● **DATASET EXTRACT**
*****

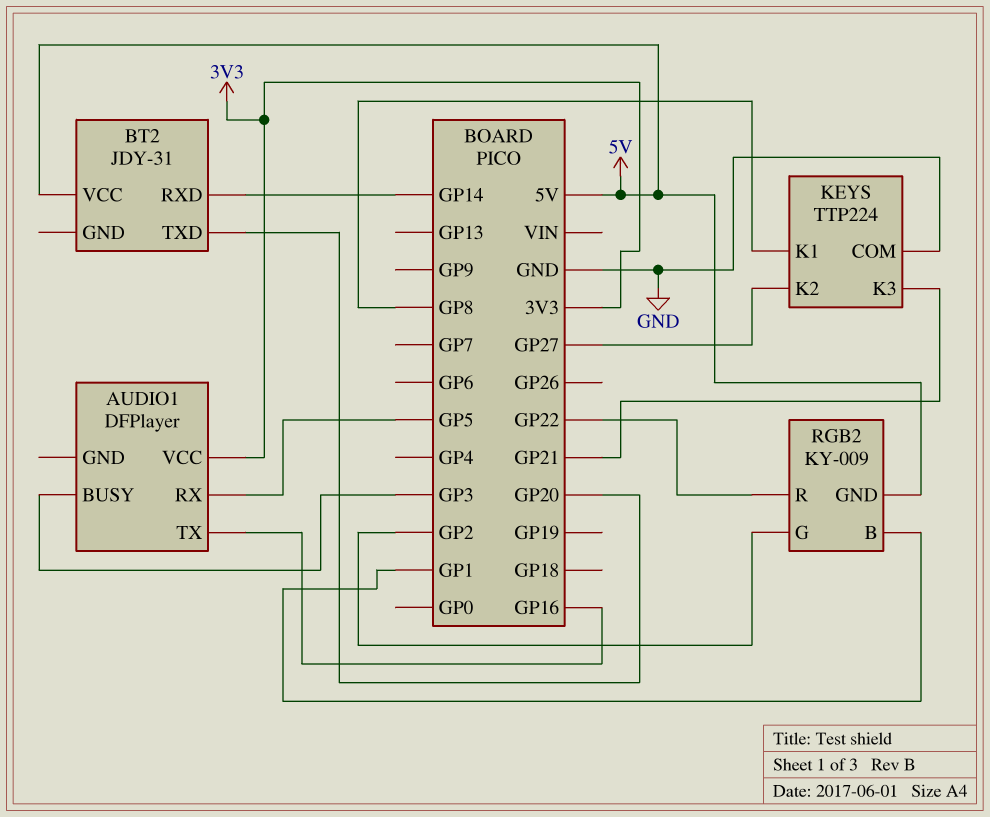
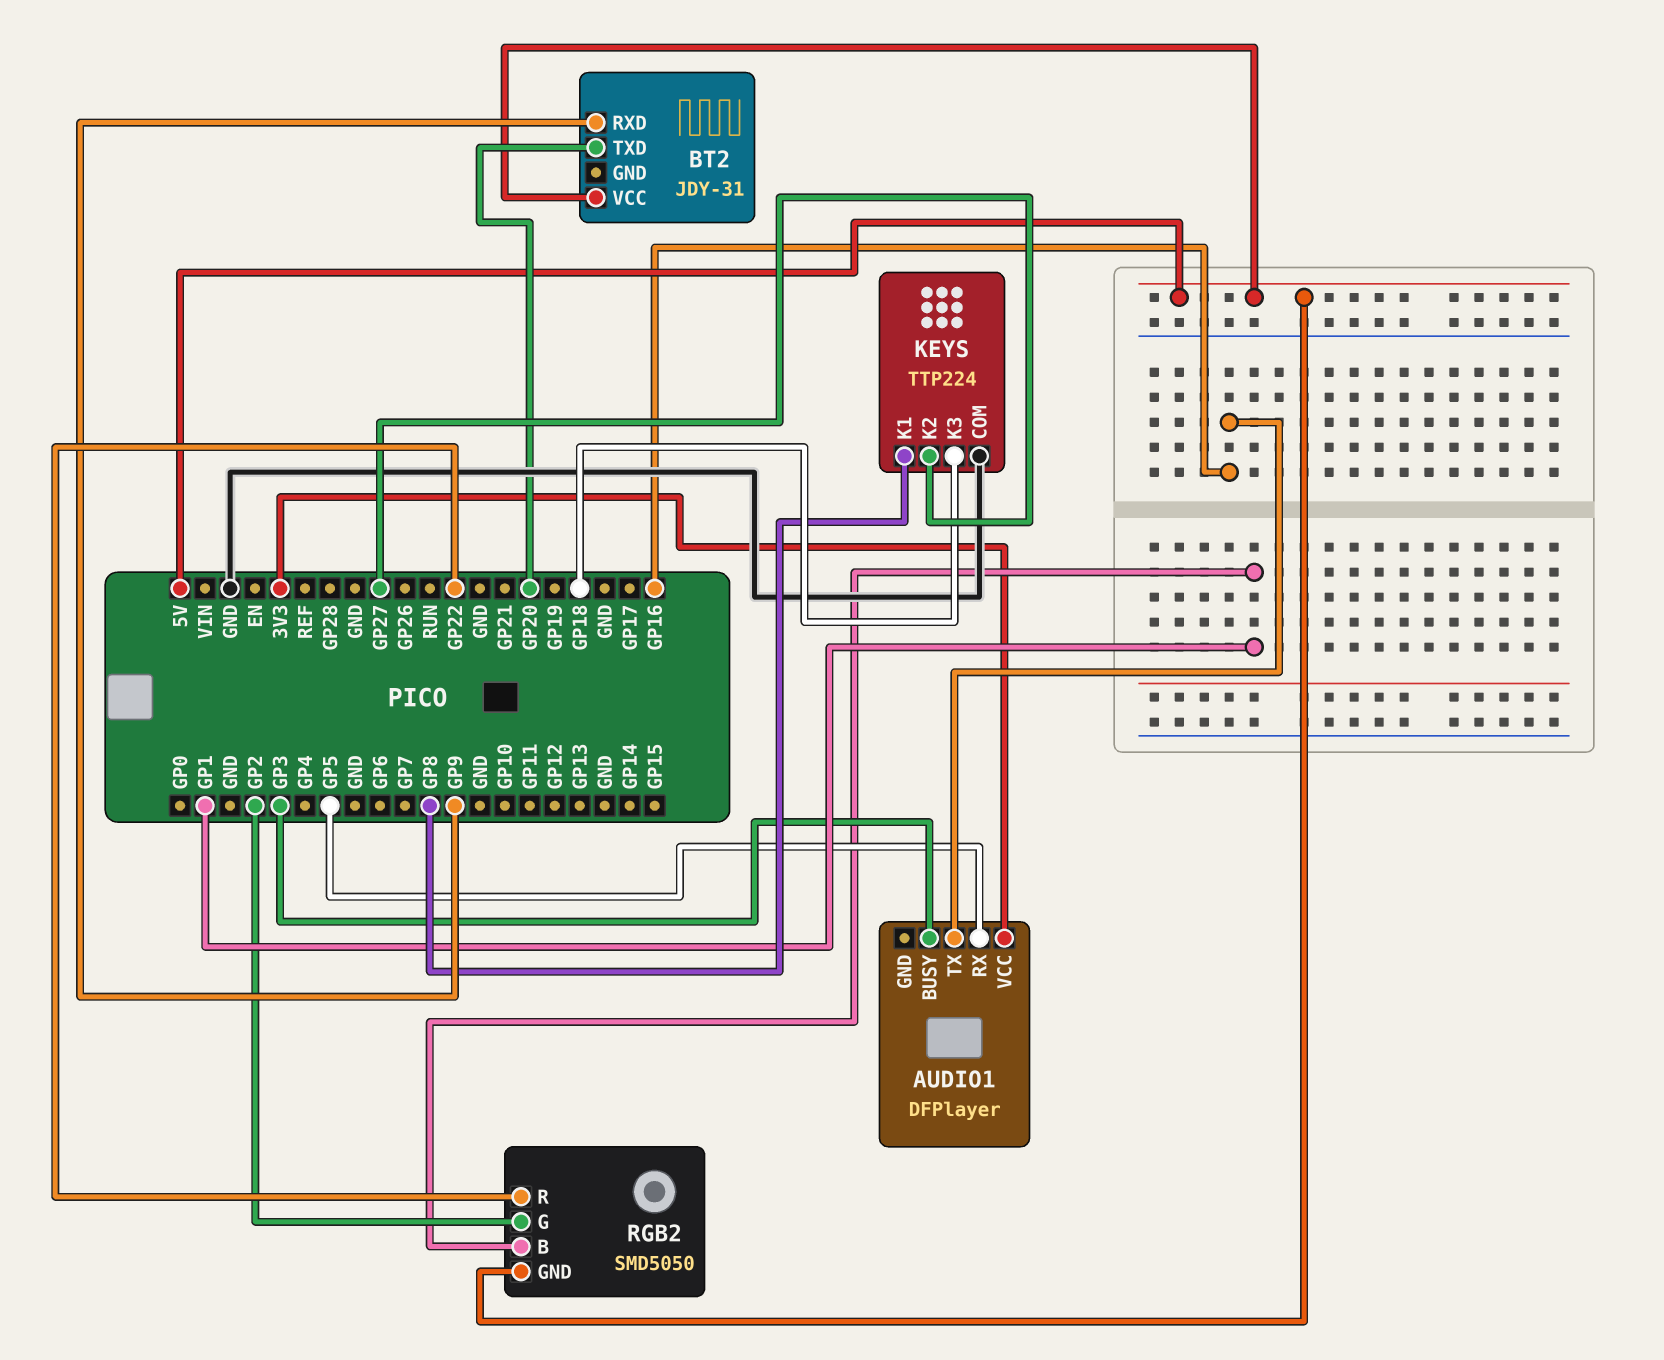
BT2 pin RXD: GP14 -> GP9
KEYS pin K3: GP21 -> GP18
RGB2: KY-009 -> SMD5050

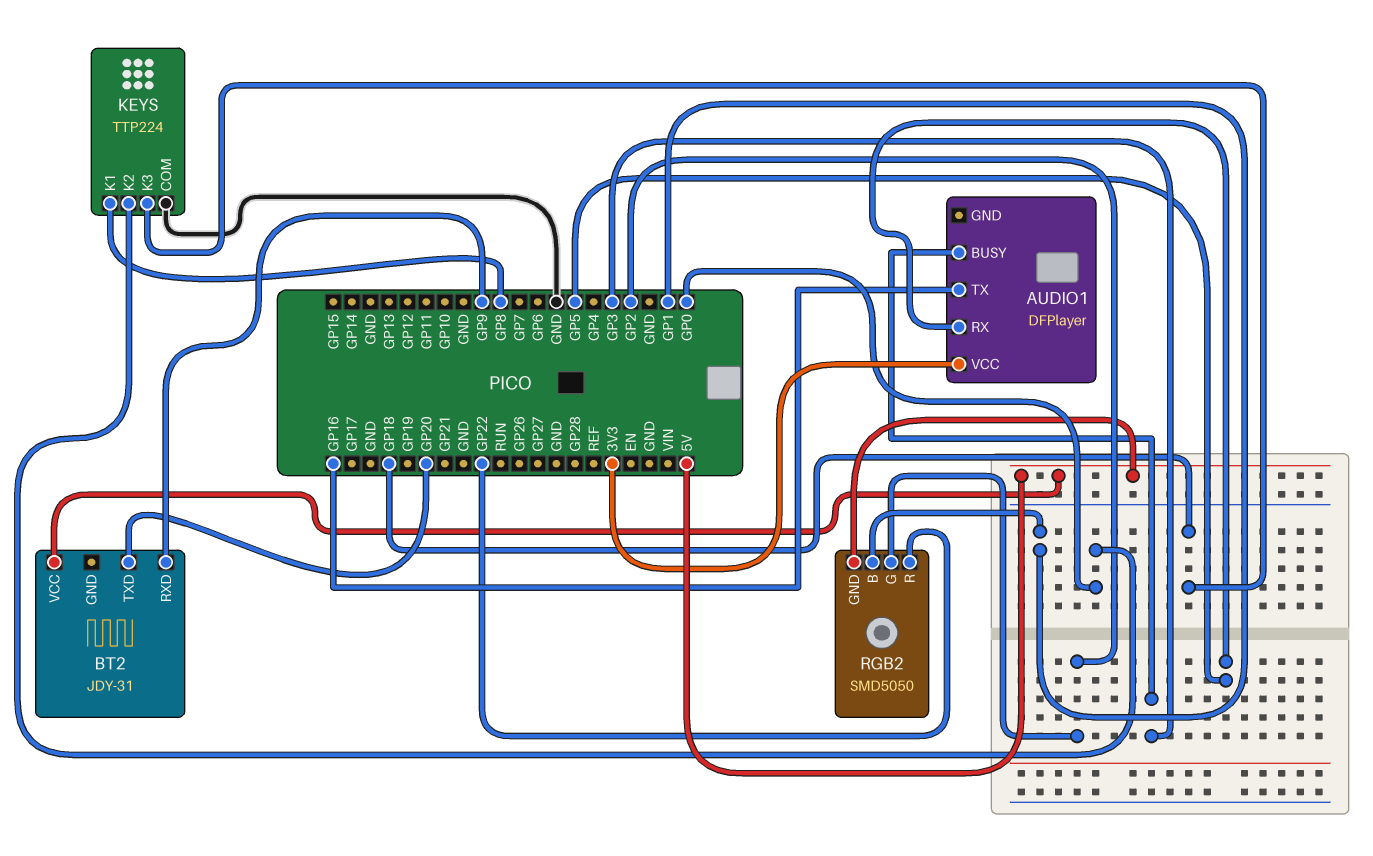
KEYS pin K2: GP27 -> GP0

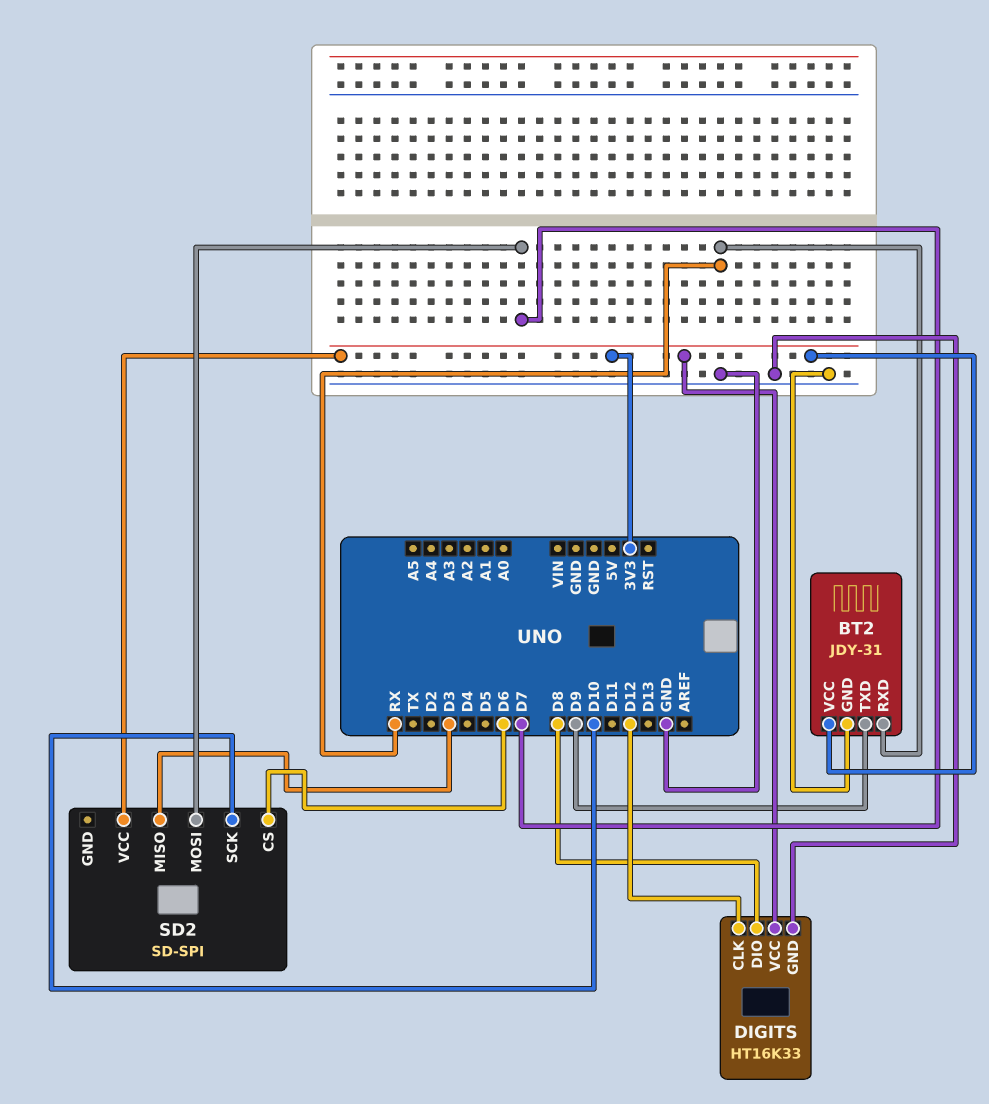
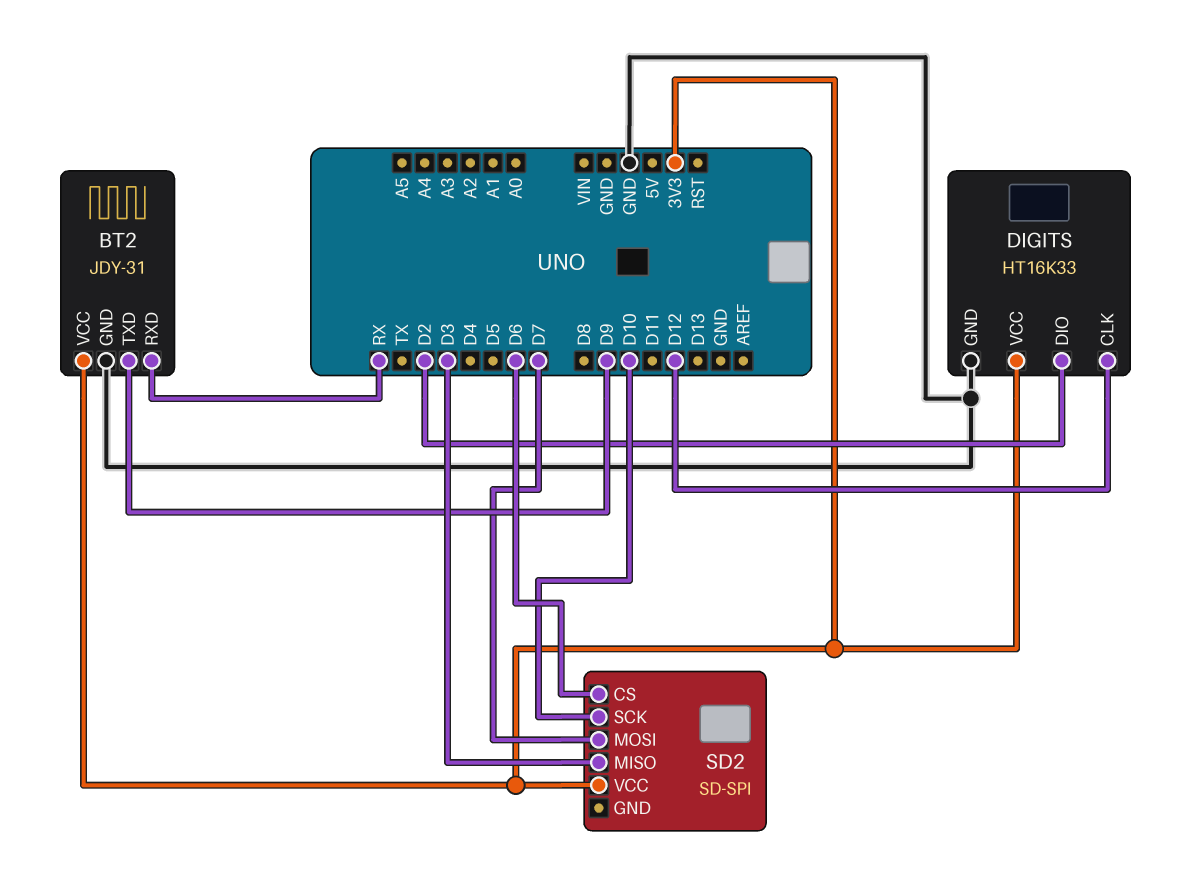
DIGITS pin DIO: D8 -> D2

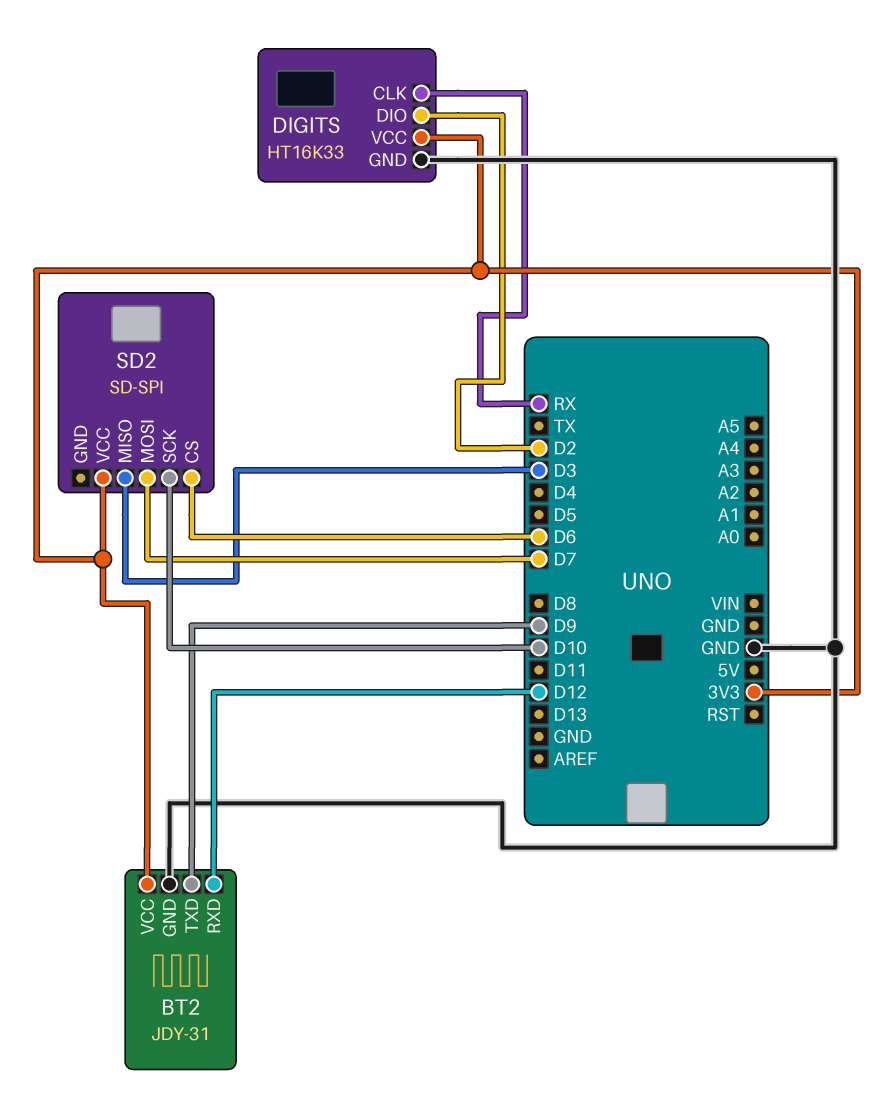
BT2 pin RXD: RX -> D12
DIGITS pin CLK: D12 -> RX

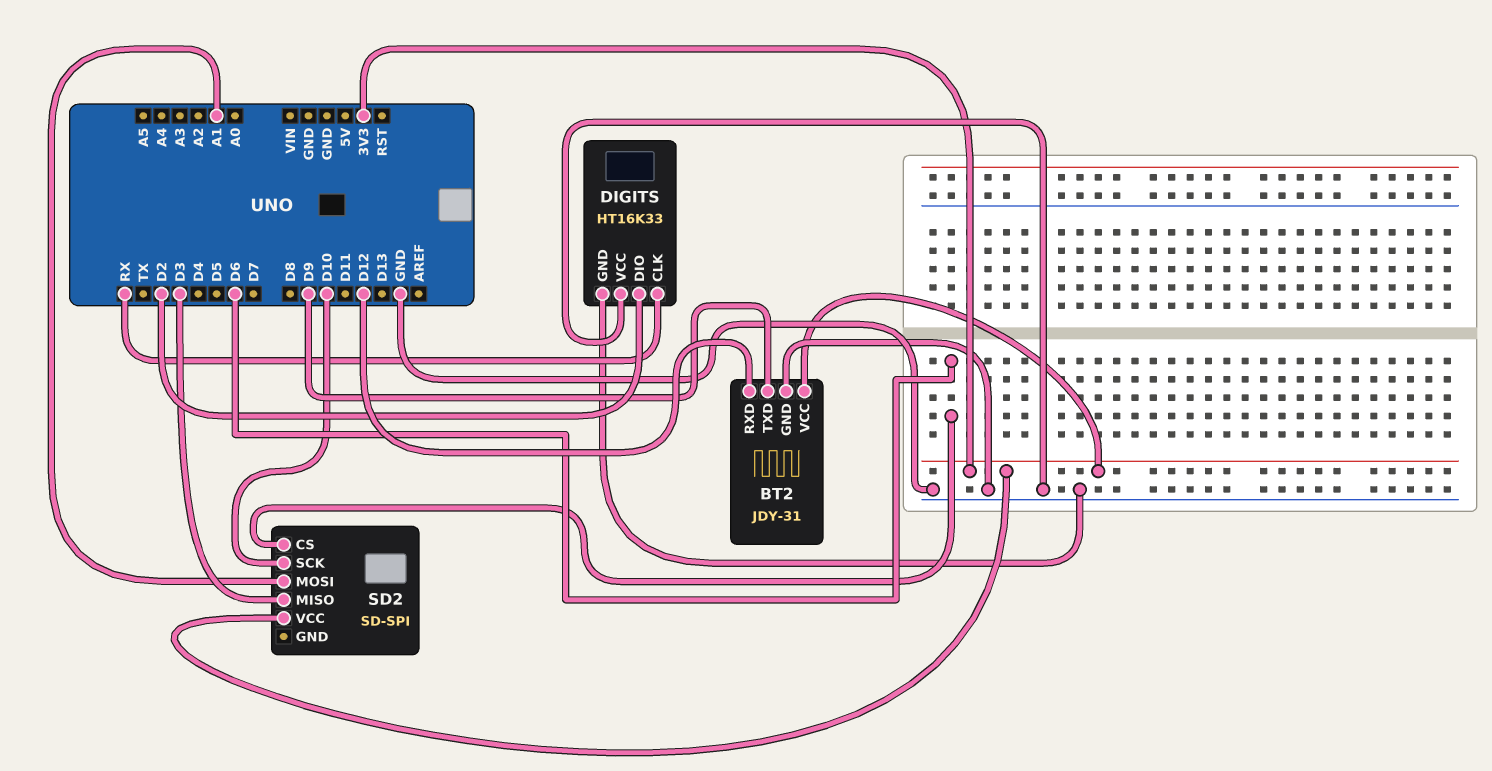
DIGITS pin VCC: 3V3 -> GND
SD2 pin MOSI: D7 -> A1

*****

● **AIM OF THE TASK**
Write out the data above precisely. Pictures stay out.

● **REPLY TO THE EXERCISE**
BT2 pin RXD: GP14 -> GP9
KEYS pin K3: GP21 -> GP18
RGB2: KY-009 -> SMD5050

KEYS pin K2: GP27 -> GP0

DIGITS pin DIO: D8 -> D2

BT2 pin RXD: RX -> D12
DIGITS pin CLK: D12 -> RX

DIGITS pin VCC: 3V3 -> GND
SD2 pin MOSI: D7 -> A1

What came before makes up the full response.